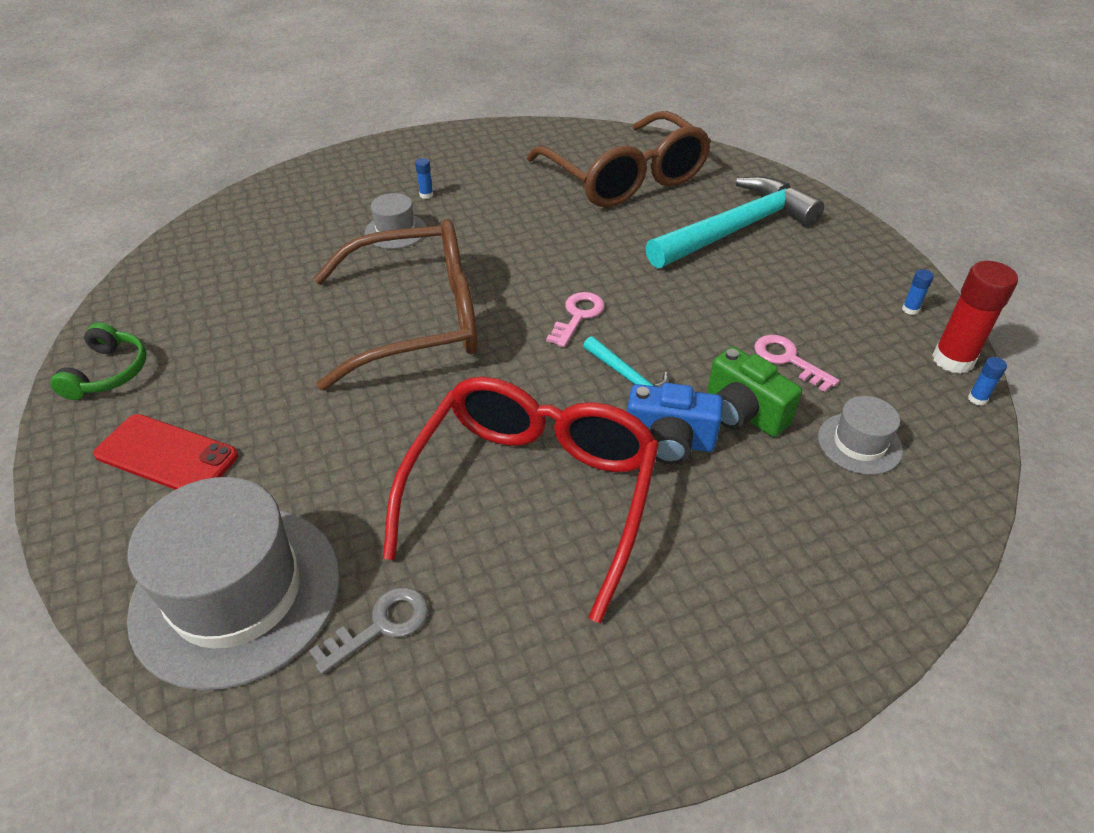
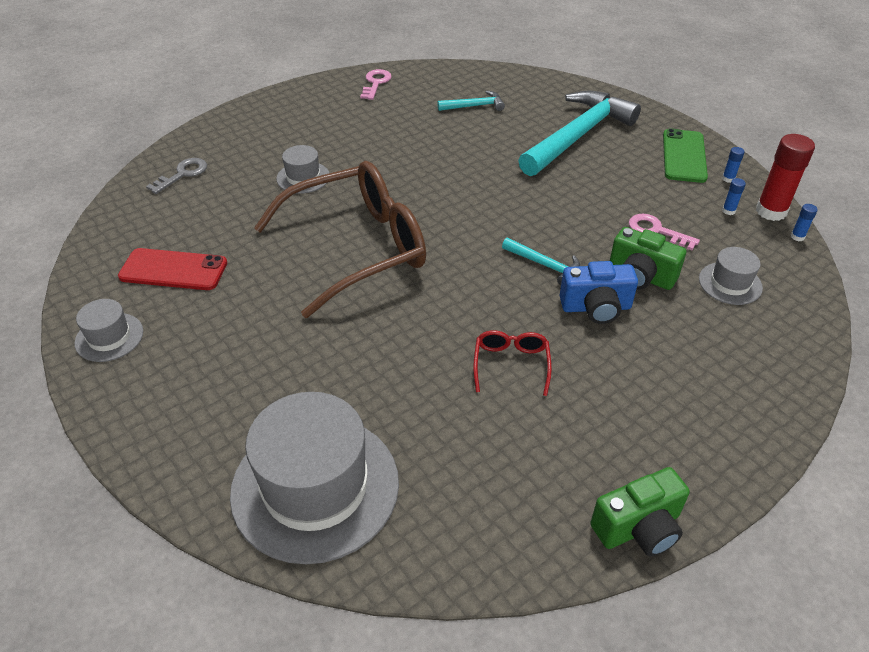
camera: 15 degrees left, 0 degrees up
(108, 373) = (109, 337): green headphones -> grey hat
(166, 455) = (199, 394): red phone -> red phone (173, 270)
(381, 626) = (441, 485): grey key -> grey key (182, 174)
(426, 195) = (314, 143): blue glue stick -> blue glue stick (728, 211)
(533, 492) = (511, 364): red glasses -> red glasses, size x0.41
(578, 316) = (485, 224): pink key -> pink key (376, 83)
(602, 745) = (639, 528): none -> green camera
(626, 178) = (474, 106): brown glasses -> turquoise hammer
(862, 273) = (684, 156): none -> green phone

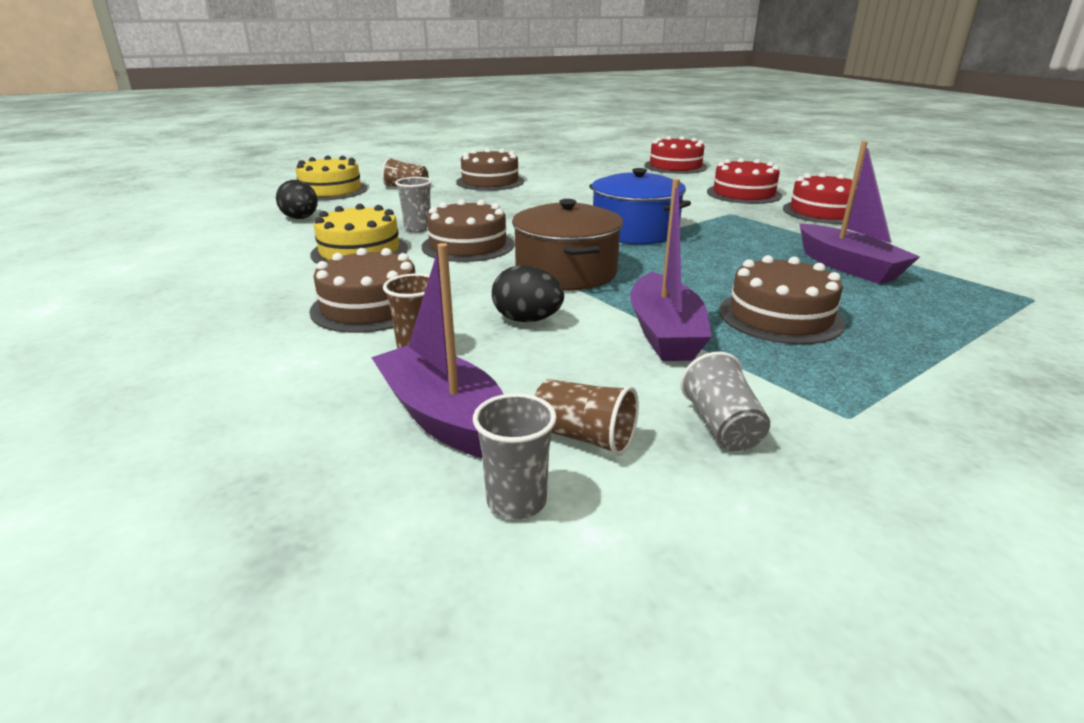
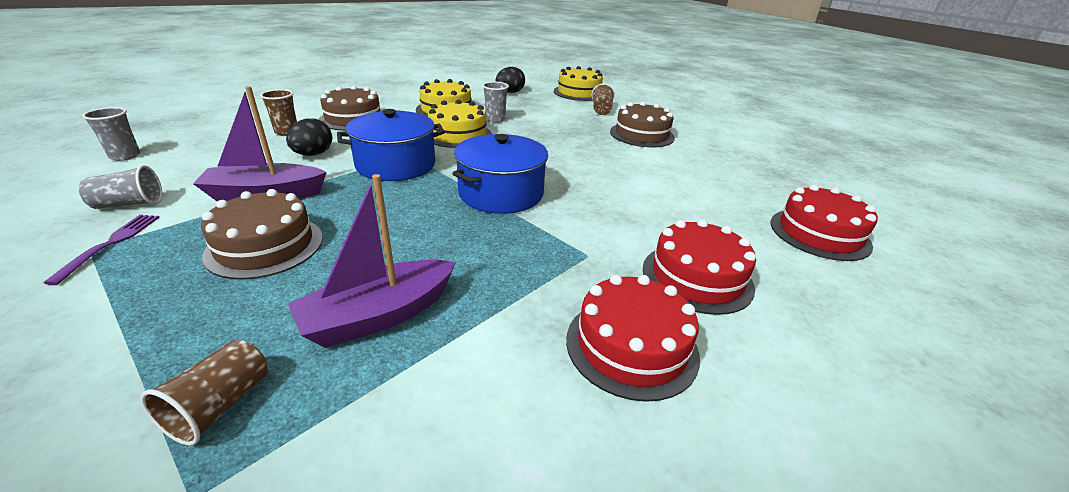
camera: 80 degrees right, 5 degrees up
(444, 417) = (211, 141): purple boat -> none
(468, 245) = (458, 134): brown cake -> yellow cake
(566, 272) = (396, 165): brown pot -> blue pot
(584, 437) = (160, 169): brown cup -> brown cup (220, 406)
(829, 406) = (110, 244): none -> purple fork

■ **WORK INSTRUCTIONS**
Report each line of the data that includes the string "grey".

■ **EXERCISE ANSWER**
(108, 373) = (109, 337): green headphones -> grey hat
(381, 626) = (441, 485): grey key -> grey key (182, 174)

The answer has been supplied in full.